Exercise brief –
Using the entries below, write out the line with "none -> pink tile D2:F3 level 2", the line with "cyan brick M2:O3", and every line in between, exactly as each is written.

Collection entries:

·····

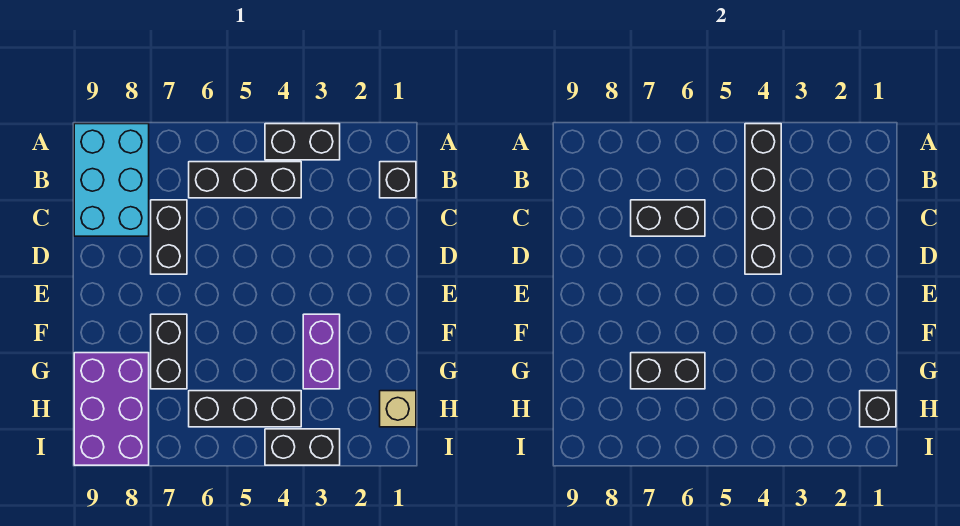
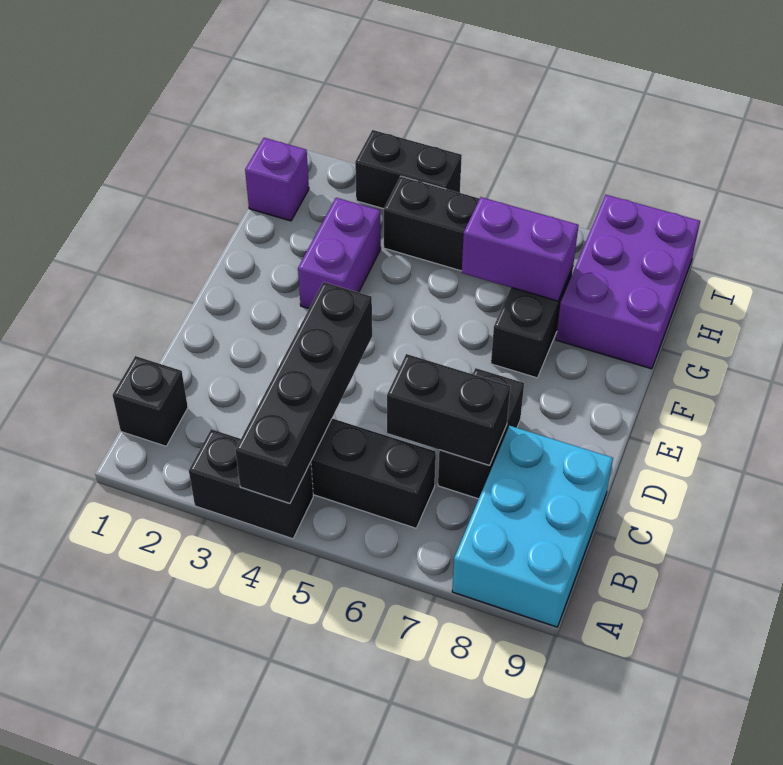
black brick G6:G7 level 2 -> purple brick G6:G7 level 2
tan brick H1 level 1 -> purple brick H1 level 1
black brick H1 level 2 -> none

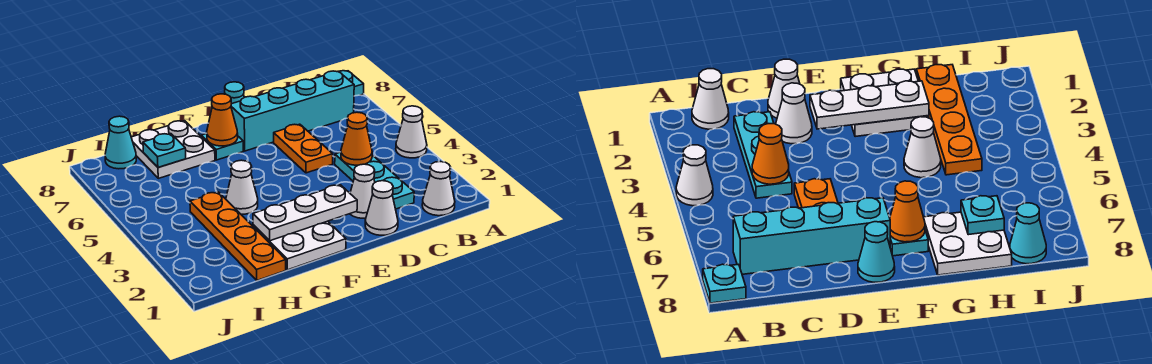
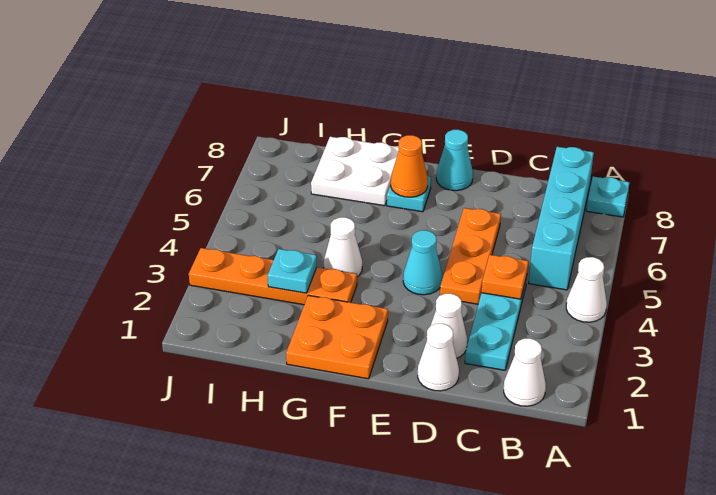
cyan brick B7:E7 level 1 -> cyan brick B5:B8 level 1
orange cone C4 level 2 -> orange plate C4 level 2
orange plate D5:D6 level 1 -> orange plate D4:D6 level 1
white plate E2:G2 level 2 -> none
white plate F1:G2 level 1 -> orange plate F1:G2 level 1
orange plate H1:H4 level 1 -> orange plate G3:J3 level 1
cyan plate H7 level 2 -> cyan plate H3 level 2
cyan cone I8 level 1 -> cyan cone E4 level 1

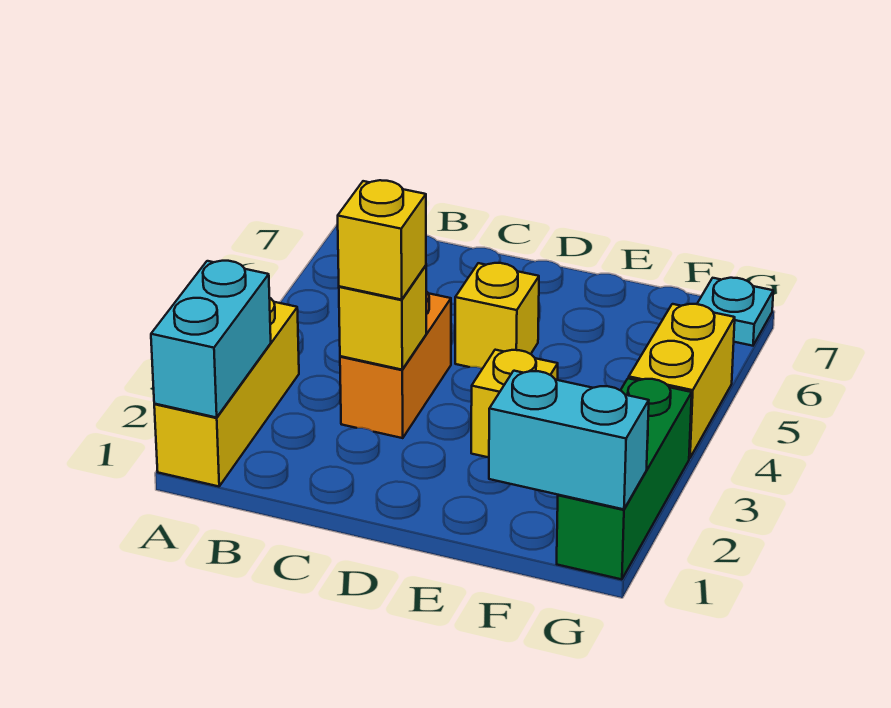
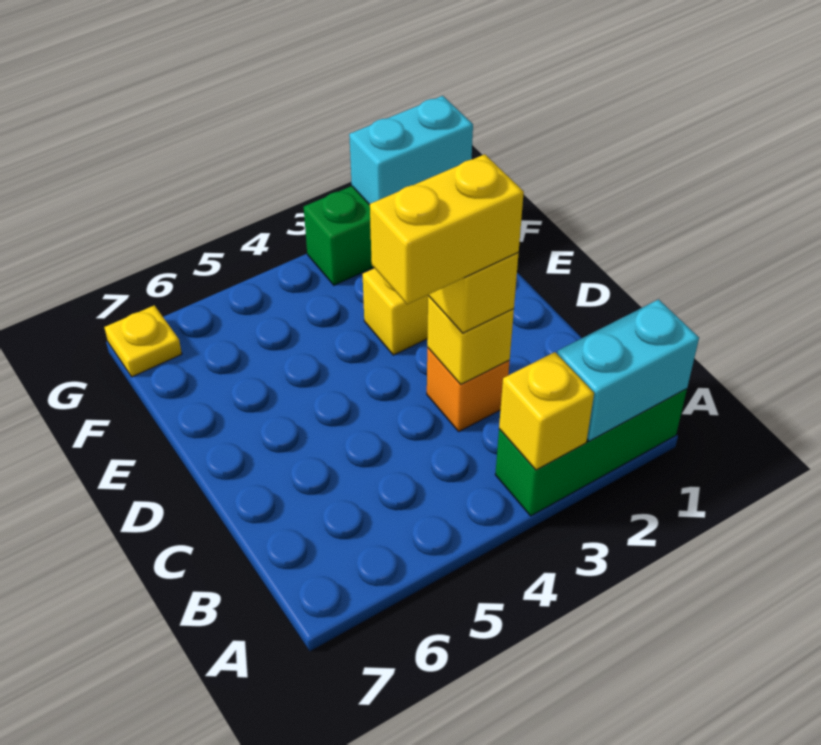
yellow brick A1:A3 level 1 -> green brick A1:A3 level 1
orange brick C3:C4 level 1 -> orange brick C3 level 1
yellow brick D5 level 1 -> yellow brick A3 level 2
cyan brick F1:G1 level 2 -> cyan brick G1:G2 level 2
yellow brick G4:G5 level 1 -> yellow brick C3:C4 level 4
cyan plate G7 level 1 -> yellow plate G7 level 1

·····

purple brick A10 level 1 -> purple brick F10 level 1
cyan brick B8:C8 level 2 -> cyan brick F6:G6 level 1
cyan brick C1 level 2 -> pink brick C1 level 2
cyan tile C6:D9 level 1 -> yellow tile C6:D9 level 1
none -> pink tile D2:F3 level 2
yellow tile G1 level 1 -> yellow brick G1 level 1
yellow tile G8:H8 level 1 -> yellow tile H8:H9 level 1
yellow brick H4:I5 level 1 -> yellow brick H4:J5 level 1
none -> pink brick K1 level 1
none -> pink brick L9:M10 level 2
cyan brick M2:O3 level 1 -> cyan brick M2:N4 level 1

·····

Solution –
none -> pink tile D2:F3 level 2
yellow tile G1 level 1 -> yellow brick G1 level 1
yellow tile G8:H8 level 1 -> yellow tile H8:H9 level 1
yellow brick H4:I5 level 1 -> yellow brick H4:J5 level 1
none -> pink brick K1 level 1
none -> pink brick L9:M10 level 2
cyan brick M2:O3 level 1 -> cyan brick M2:N4 level 1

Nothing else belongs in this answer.